YOUR INSTRUCTIONS >> Every record that follows should be copied exactly. No picture belongs in the copy.

┄┄┄┄┄┄┄┄┄┄

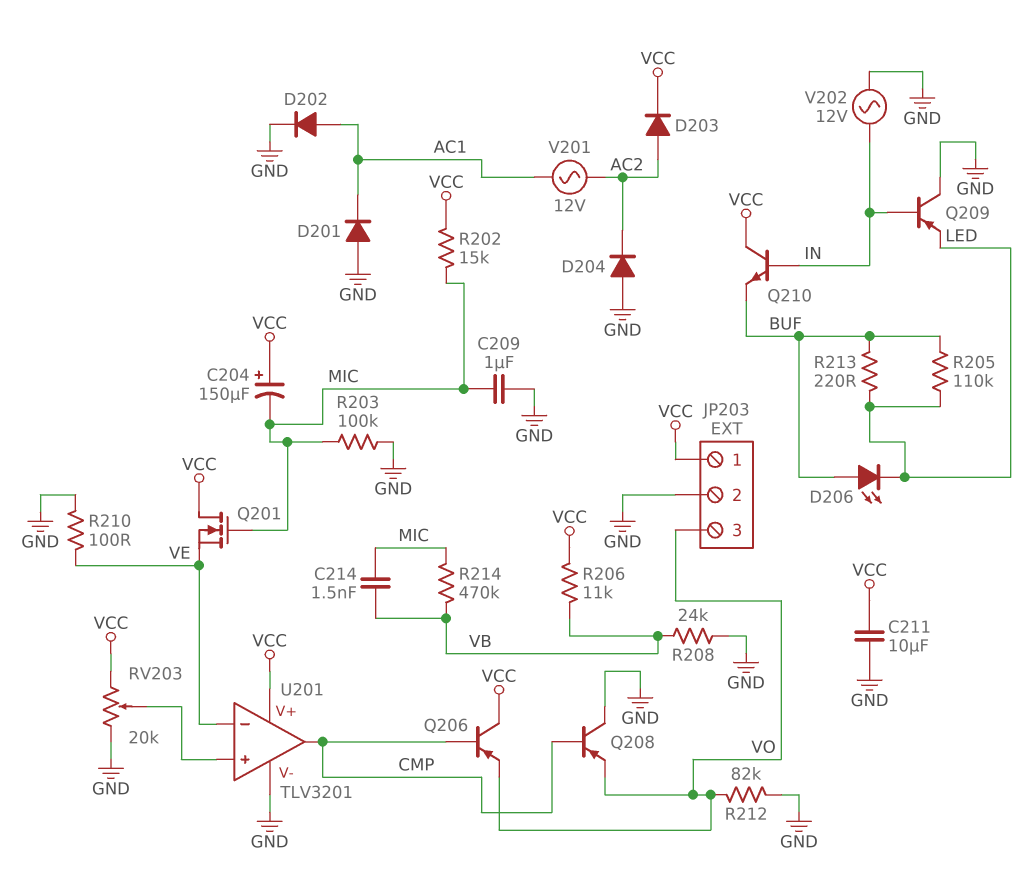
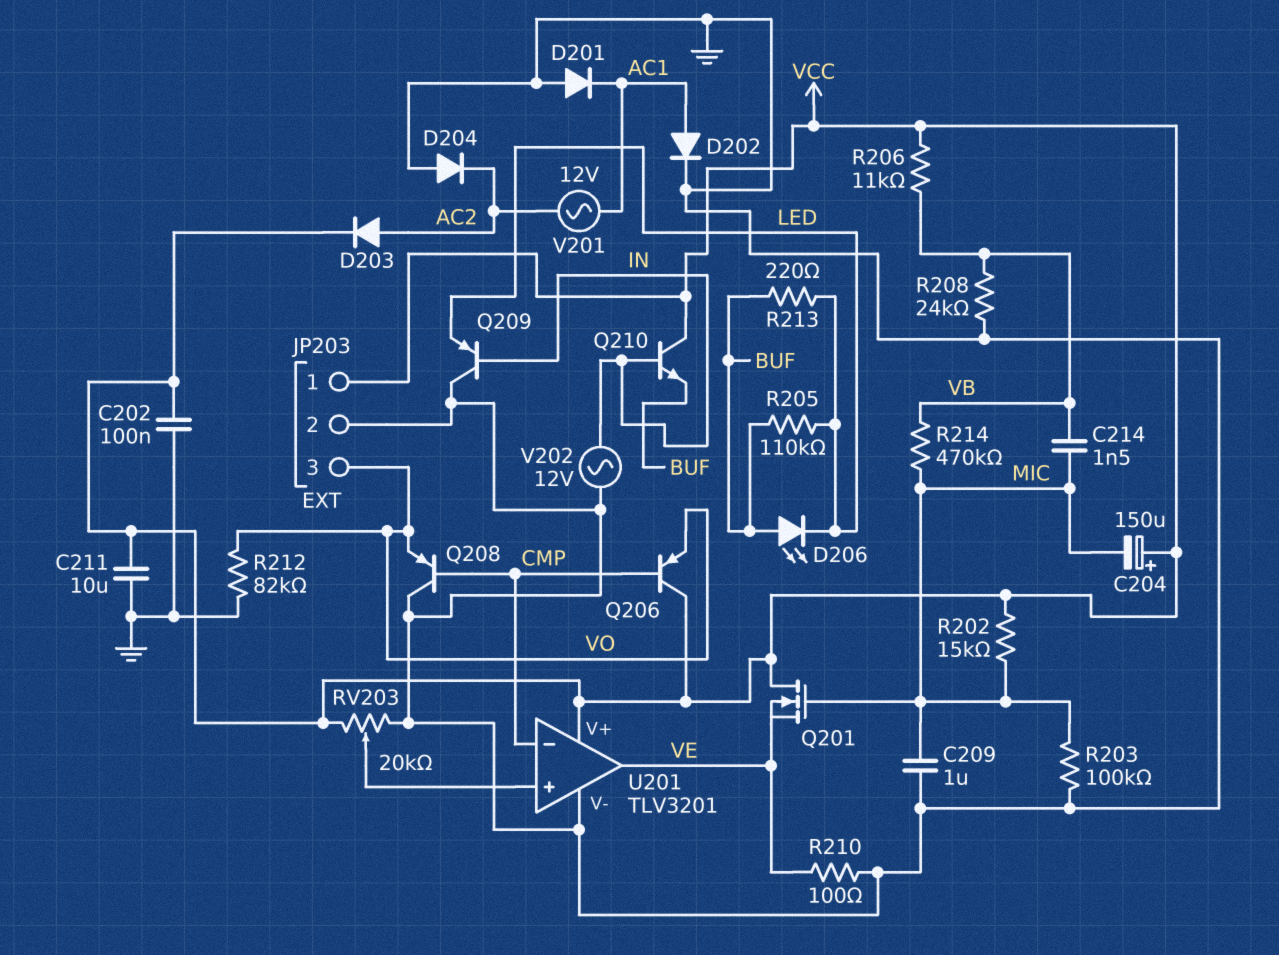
C202: none -> 100nF (GND, VCC)
U201 pin in-: VE -> CMP
U201 pin out: CMP -> VE

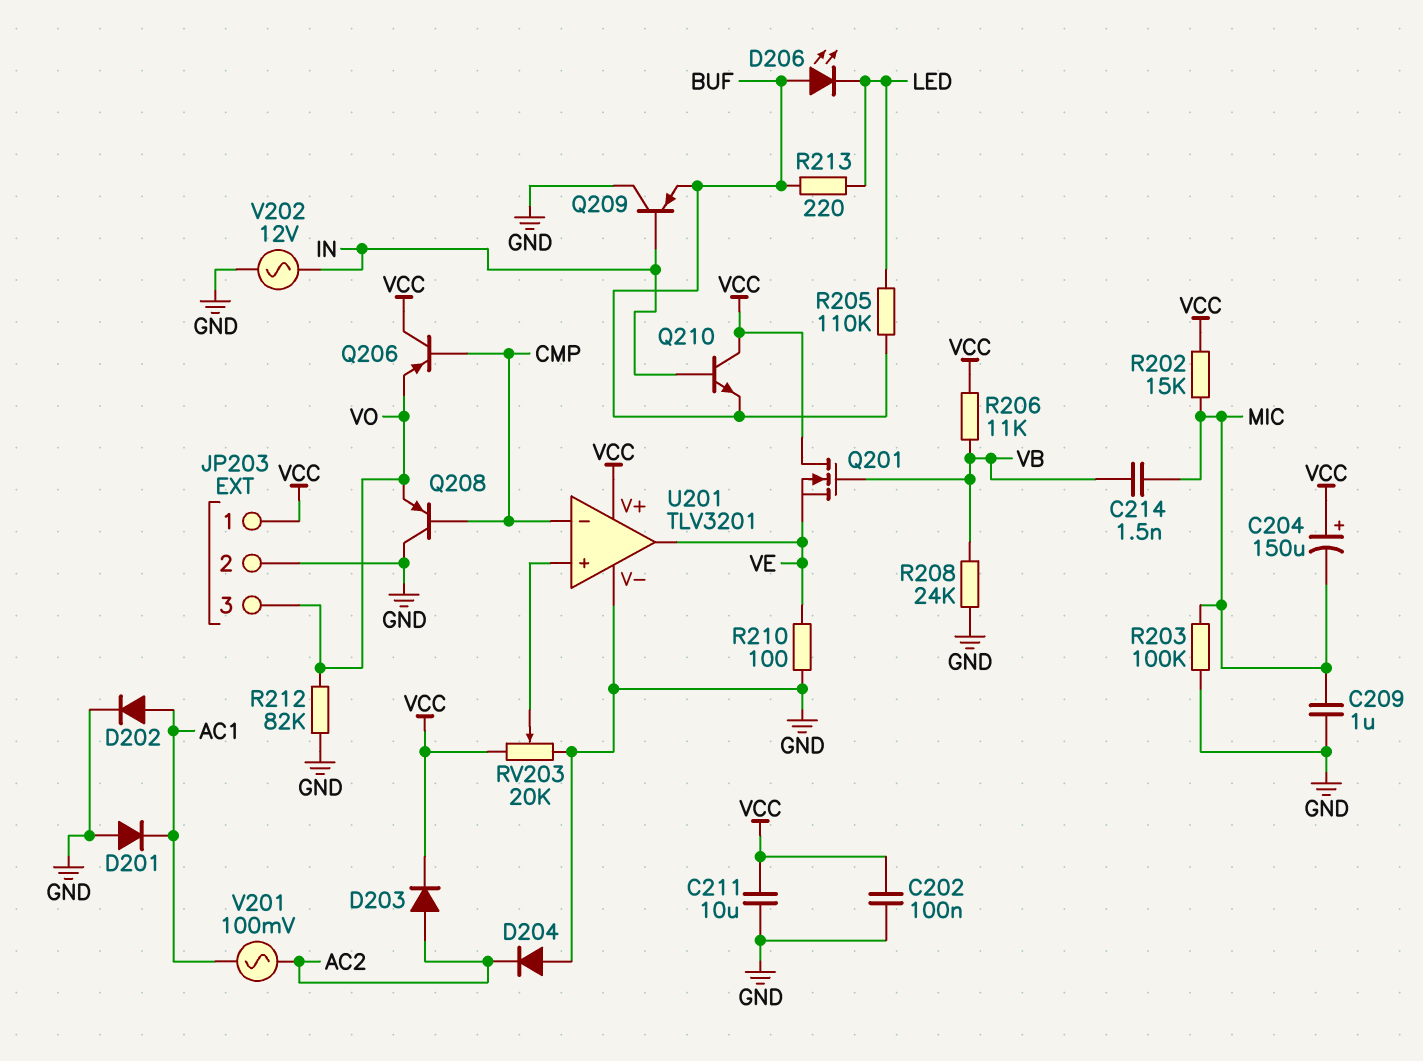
Q201: NMOS (G MIC, D VCC, S VE) -> NMOS (G VB, D VCC, S VE)
Q209: PNP (B IN, C GND, E LED) -> PNP (B IN, C GND, E BUF)
R214: 470k (MIC, VB) -> none
V201: AC 12V (AC1, AC2) -> AC 100mV (AC1, AC2)

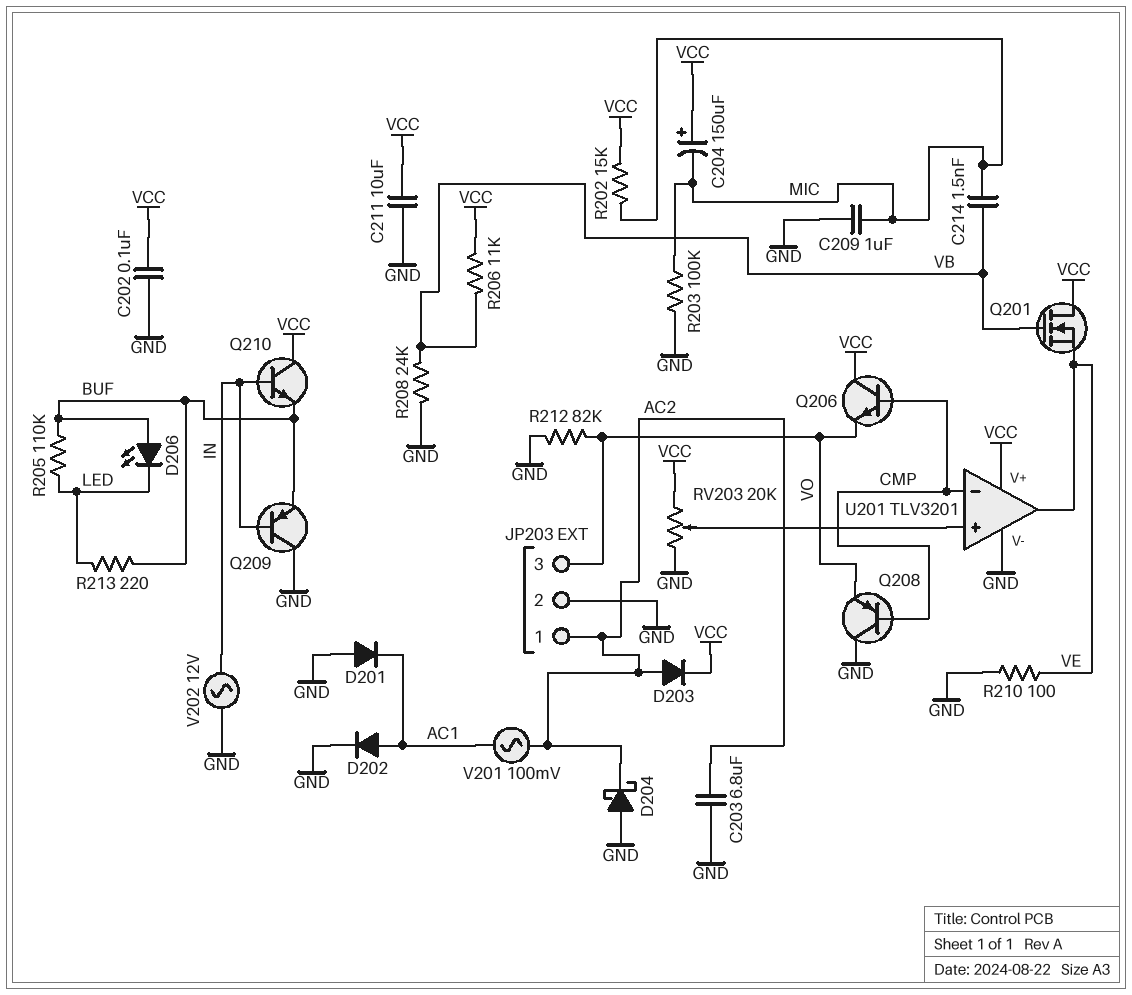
C203: none -> 6.8uF (AC2, GND)
D204: diode (A GND, K AC2) -> schottky (A GND, K AC2)
JP203 pin 1: VCC -> AC2
Q206: PNP (B CMP, C VCC, E VO) -> NPN (B CMP, C VCC, E VO)

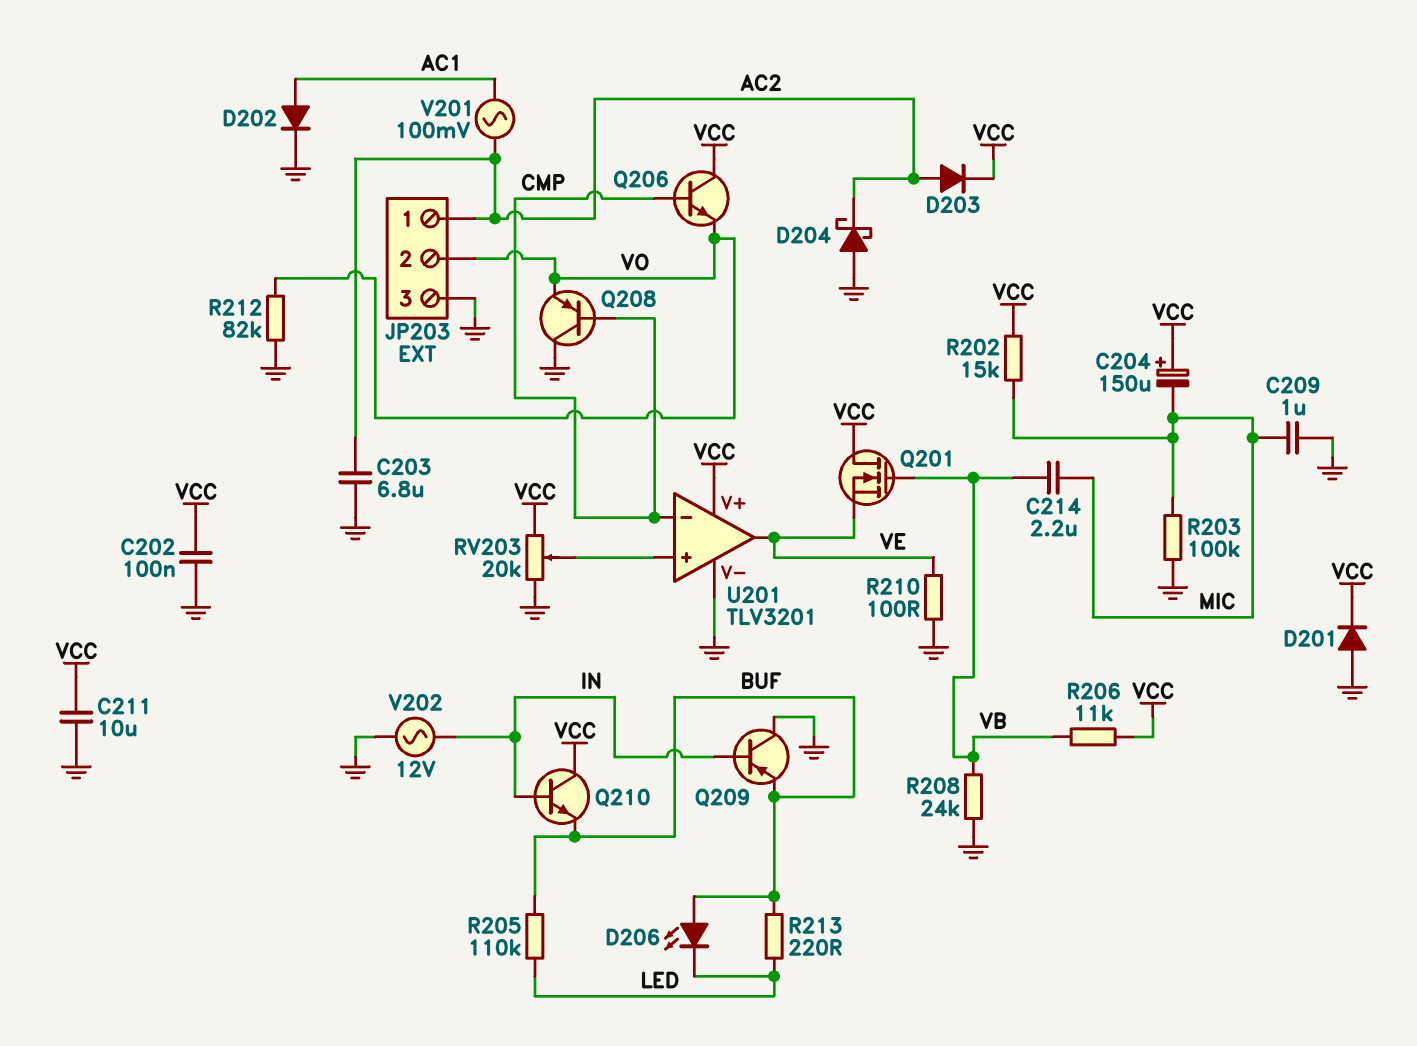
C214: 1.5nF (MIC, VB) -> 2.2uF (MIC, VB)
D201: diode (A GND, K AC1) -> diode (A GND, K VCC)
JP203 pin 2: GND -> VO
JP203 pin 3: VO -> GND

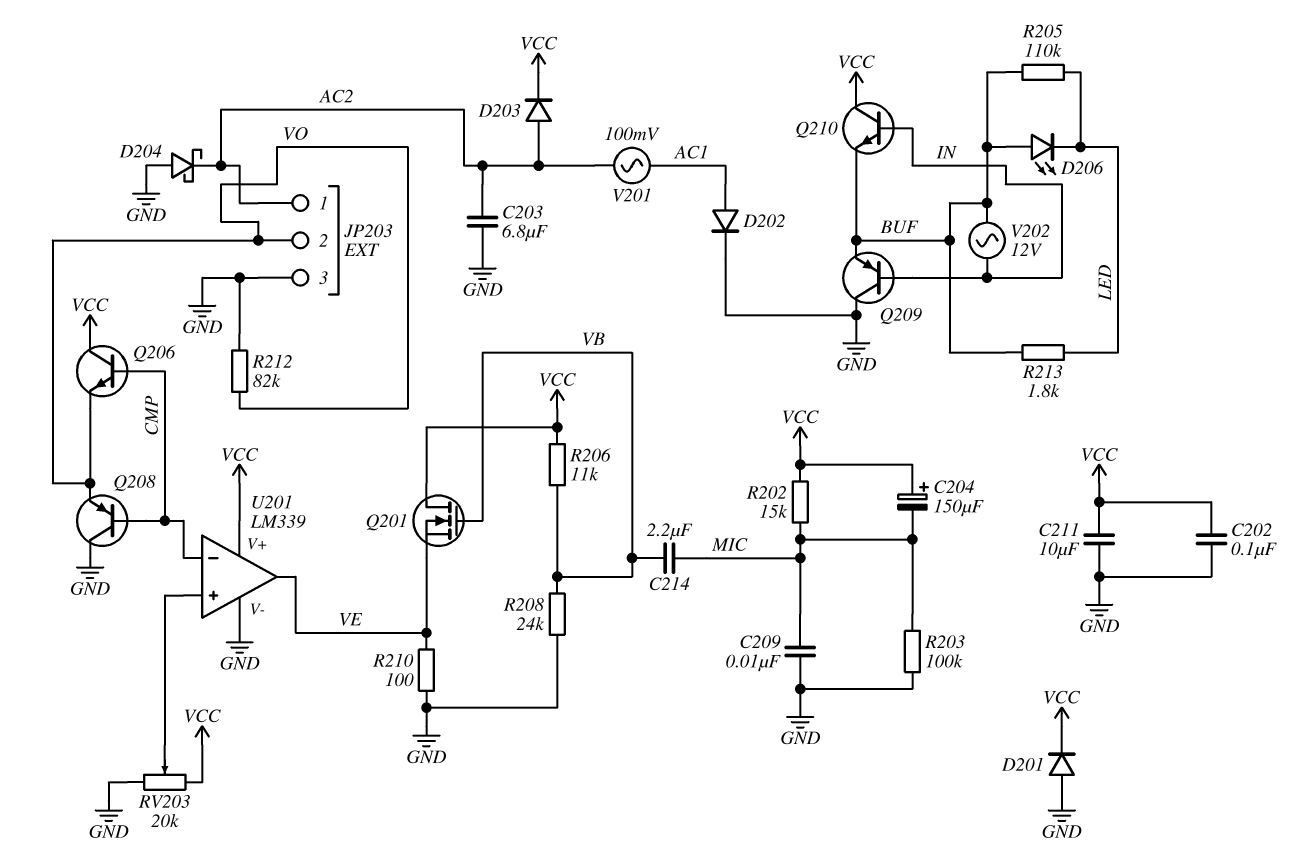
C209: 1uF (GND, MIC) -> 10nF (GND, MIC)
R213: 220 (BUF, LED) -> 1.8k (BUF, LED)
U201: TLV3201 -> LM339
V202: AC 12V (GND, IN) -> AC 12V (BUF, IN)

┄┄┄┄┄┄┄┄┄┄

OUTPUT FOR THIS EXERCISE >>
C202: none -> 100nF (GND, VCC)
U201 pin in-: VE -> CMP
U201 pin out: CMP -> VE

Q201: NMOS (G MIC, D VCC, S VE) -> NMOS (G VB, D VCC, S VE)
Q209: PNP (B IN, C GND, E LED) -> PNP (B IN, C GND, E BUF)
R214: 470k (MIC, VB) -> none
V201: AC 12V (AC1, AC2) -> AC 100mV (AC1, AC2)

C203: none -> 6.8uF (AC2, GND)
D204: diode (A GND, K AC2) -> schottky (A GND, K AC2)
JP203 pin 1: VCC -> AC2
Q206: PNP (B CMP, C VCC, E VO) -> NPN (B CMP, C VCC, E VO)

C214: 1.5nF (MIC, VB) -> 2.2uF (MIC, VB)
D201: diode (A GND, K AC1) -> diode (A GND, K VCC)
JP203 pin 2: GND -> VO
JP203 pin 3: VO -> GND

C209: 1uF (GND, MIC) -> 10nF (GND, MIC)
R213: 220 (BUF, LED) -> 1.8k (BUF, LED)
U201: TLV3201 -> LM339
V202: AC 12V (GND, IN) -> AC 12V (BUF, IN)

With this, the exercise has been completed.